## [WHAT YOU ARE ASKED TO DO]
Copy each line in the data that includes the word "none".

## [SUPPLIED DATA]
◇ ◇ ◇ ◇

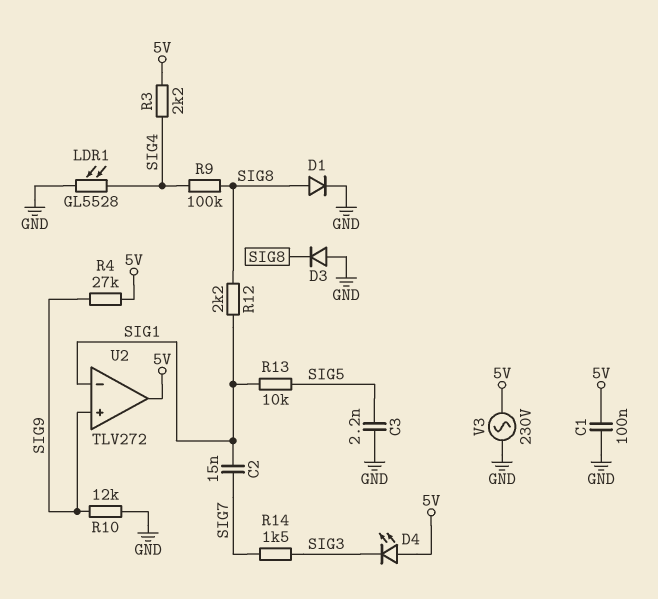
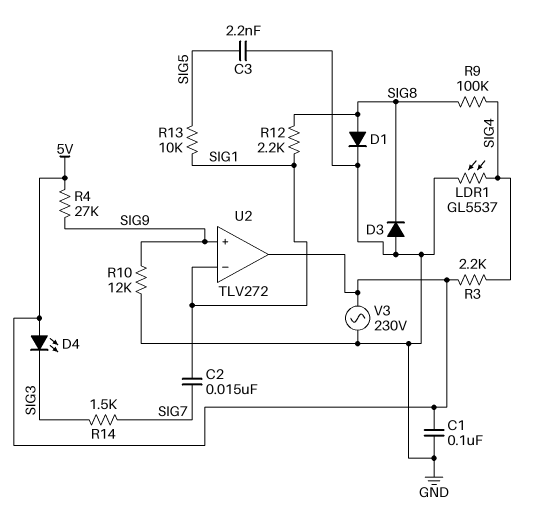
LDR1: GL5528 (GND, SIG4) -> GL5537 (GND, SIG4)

◇ ◇ ◇ ◇

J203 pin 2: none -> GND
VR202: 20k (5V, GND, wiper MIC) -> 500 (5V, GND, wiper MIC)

◇ ◇ ◇ ◇

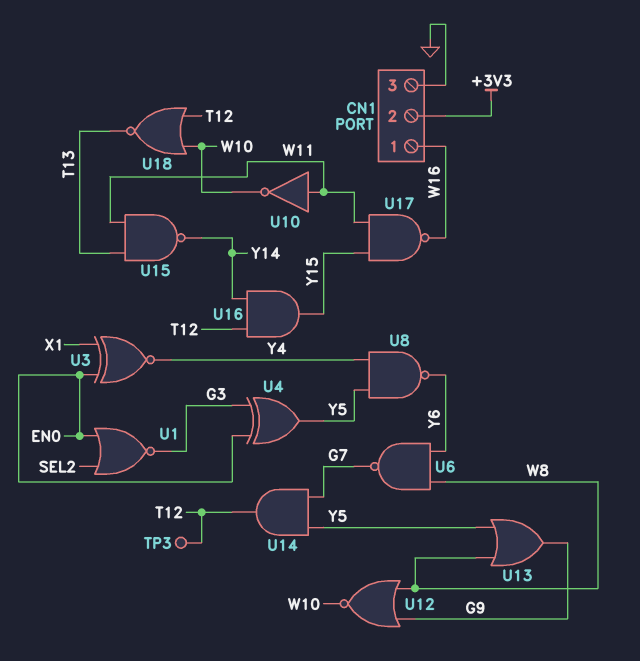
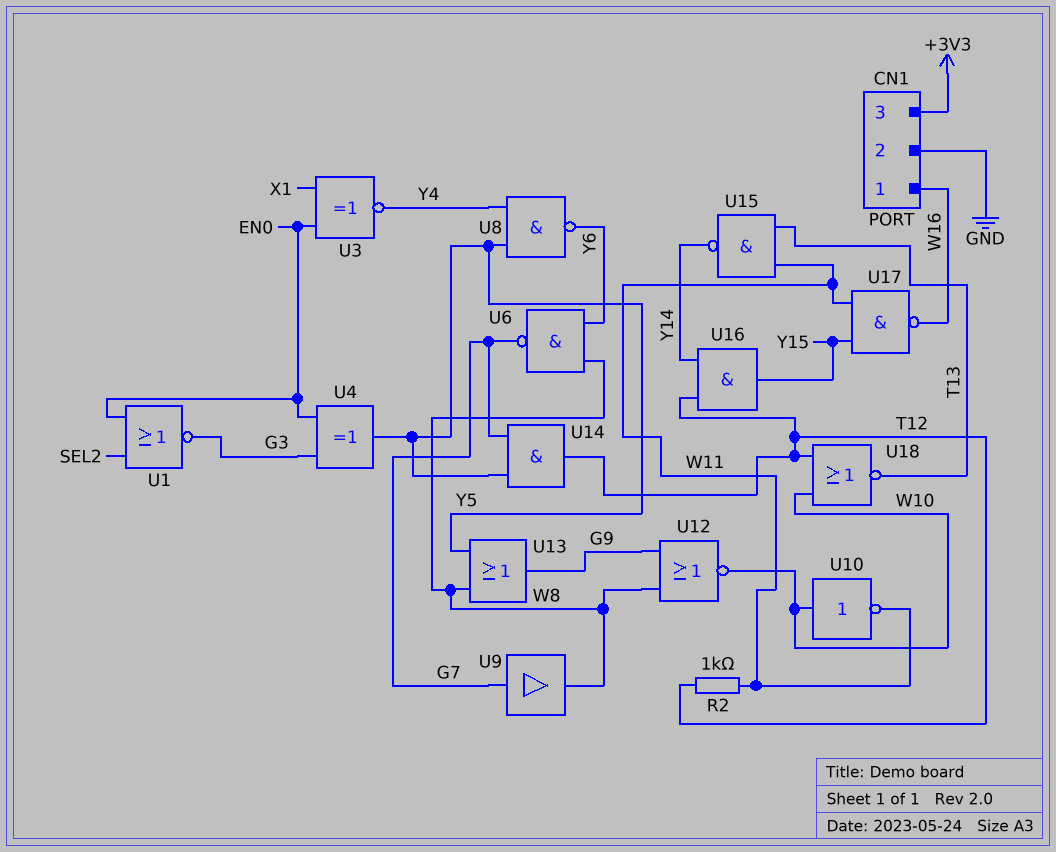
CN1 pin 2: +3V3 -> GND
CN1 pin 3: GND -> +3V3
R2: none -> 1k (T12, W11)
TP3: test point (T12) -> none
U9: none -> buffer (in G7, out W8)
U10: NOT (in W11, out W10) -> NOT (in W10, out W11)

◇ ◇ ◇ ◇

## [SOLUTION TO THIS TASK]
J203 pin 2: none -> GND
R2: none -> 1k (T12, W11)
TP3: test point (T12) -> none
U9: none -> buffer (in G7, out W8)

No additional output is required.